__Provided material__
[Start of section]
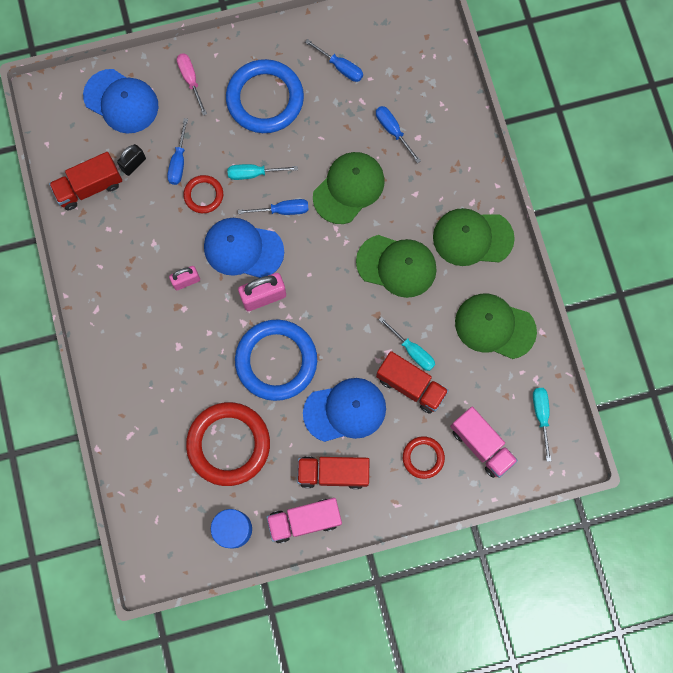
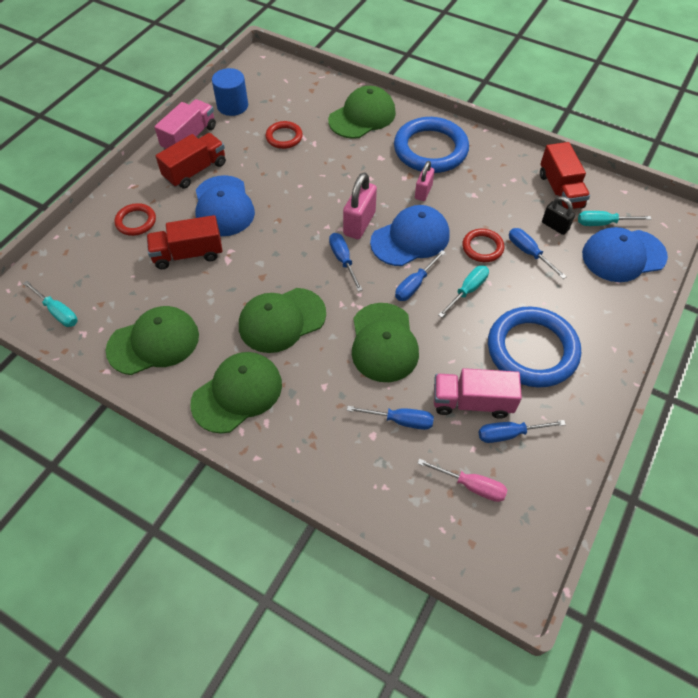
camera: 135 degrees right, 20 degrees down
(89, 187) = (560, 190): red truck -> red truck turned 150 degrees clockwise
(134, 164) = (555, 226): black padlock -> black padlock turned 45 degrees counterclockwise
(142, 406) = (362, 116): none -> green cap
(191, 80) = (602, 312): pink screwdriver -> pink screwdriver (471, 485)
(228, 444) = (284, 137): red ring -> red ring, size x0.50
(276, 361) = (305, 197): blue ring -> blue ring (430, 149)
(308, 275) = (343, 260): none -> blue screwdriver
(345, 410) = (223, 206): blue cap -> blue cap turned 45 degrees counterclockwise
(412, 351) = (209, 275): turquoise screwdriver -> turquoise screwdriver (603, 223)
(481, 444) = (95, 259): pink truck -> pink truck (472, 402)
[End of section]
[Start of section]
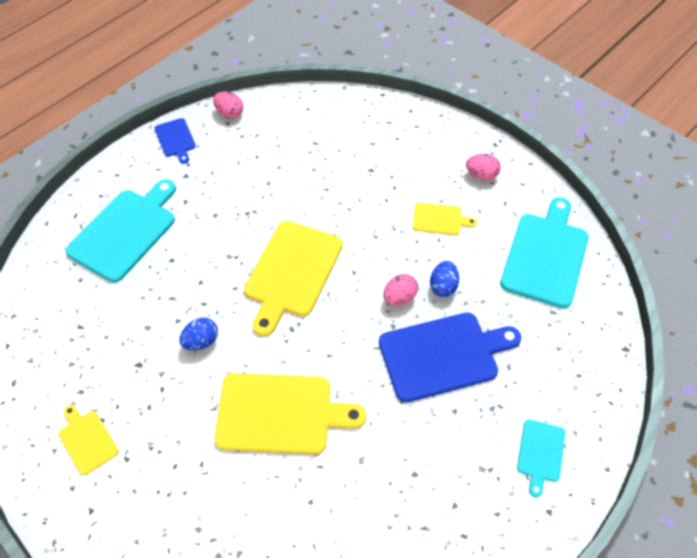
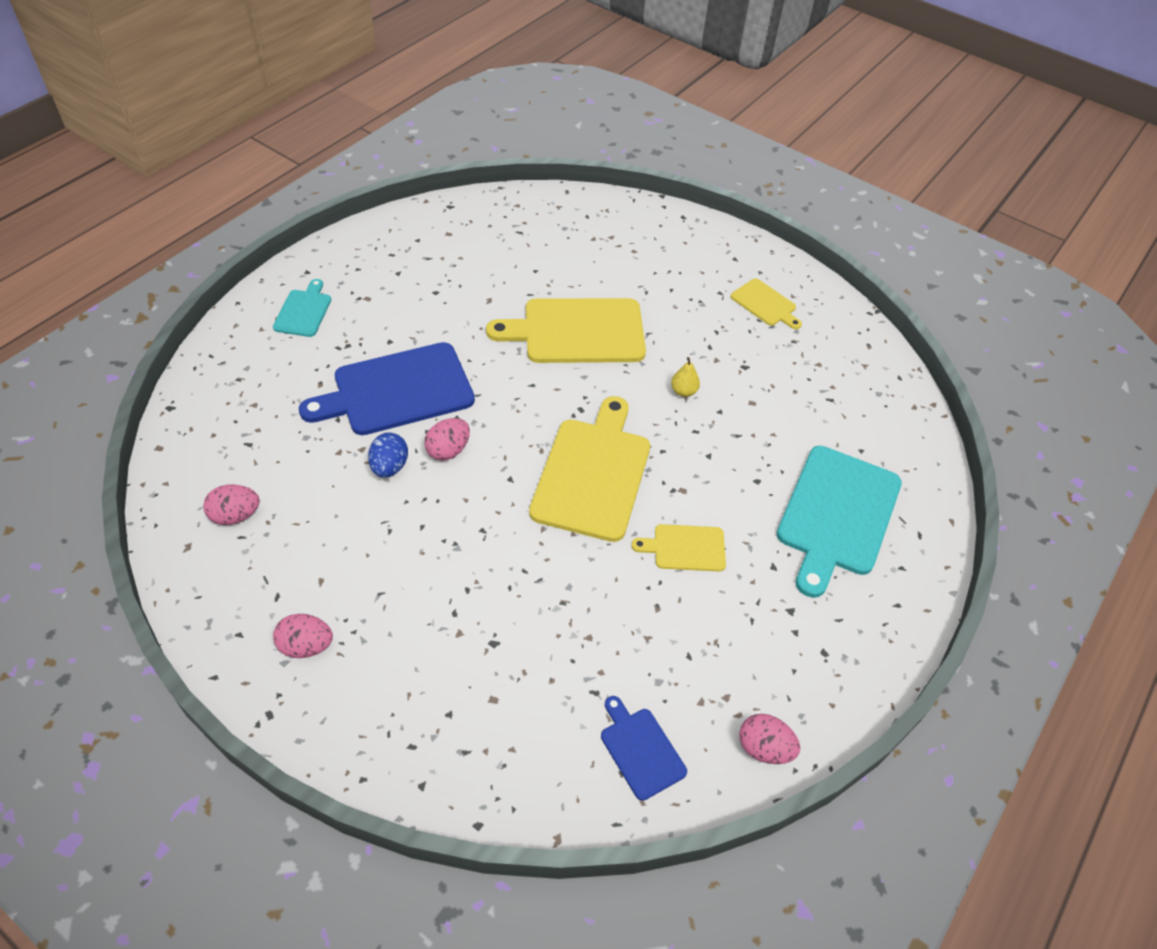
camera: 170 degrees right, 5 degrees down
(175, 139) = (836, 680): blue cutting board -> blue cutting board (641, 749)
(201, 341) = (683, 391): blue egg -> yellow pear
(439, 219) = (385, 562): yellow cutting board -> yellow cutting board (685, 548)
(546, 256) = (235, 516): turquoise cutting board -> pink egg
[End of section]
[Start of section]
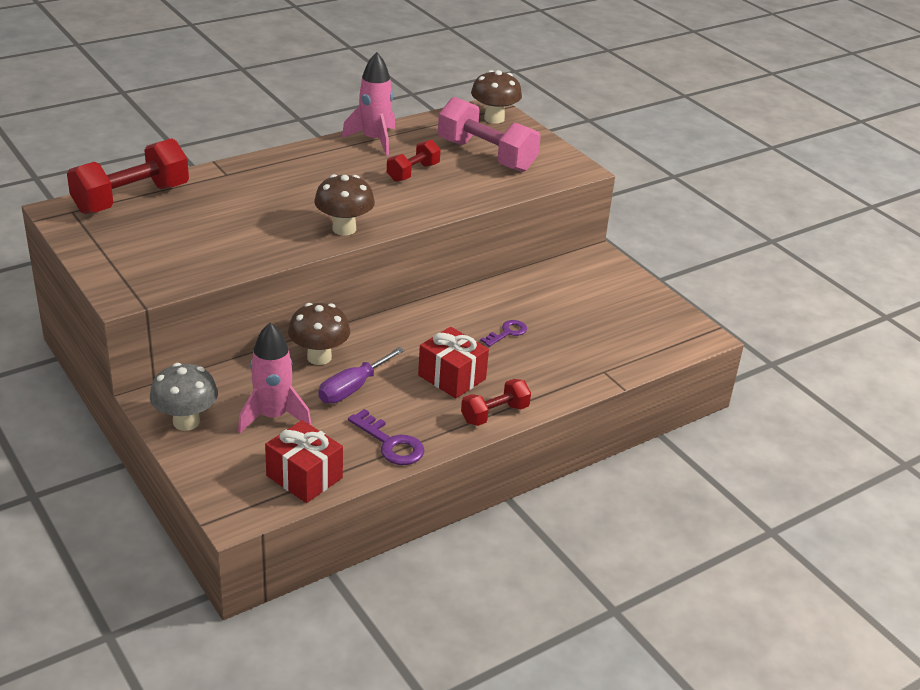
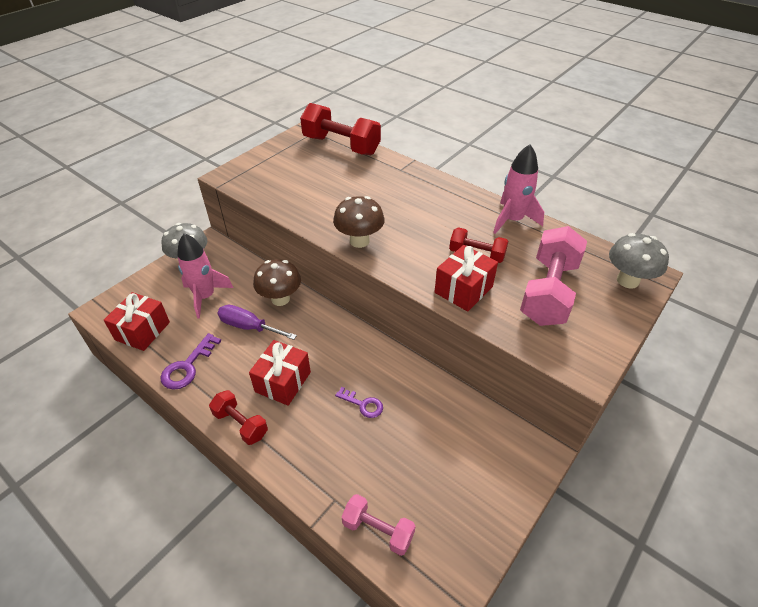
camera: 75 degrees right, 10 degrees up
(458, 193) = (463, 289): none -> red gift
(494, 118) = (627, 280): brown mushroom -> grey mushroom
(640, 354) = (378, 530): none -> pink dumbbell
[End of section]
__About this task__
Working from the records above, write out verbatim only the lines from the line containing "camera: 135 degrees right, 20 degrees down" through the line containing "(345, 410) = (223, 206): blue".

__Written response__
camera: 135 degrees right, 20 degrees down
(89, 187) = (560, 190): red truck -> red truck turned 150 degrees clockwise
(134, 164) = (555, 226): black padlock -> black padlock turned 45 degrees counterclockwise
(142, 406) = (362, 116): none -> green cap
(191, 80) = (602, 312): pink screwdriver -> pink screwdriver (471, 485)
(228, 444) = (284, 137): red ring -> red ring, size x0.50
(276, 361) = (305, 197): blue ring -> blue ring (430, 149)
(308, 275) = (343, 260): none -> blue screwdriver
(345, 410) = (223, 206): blue cap -> blue cap turned 45 degrees counterclockwise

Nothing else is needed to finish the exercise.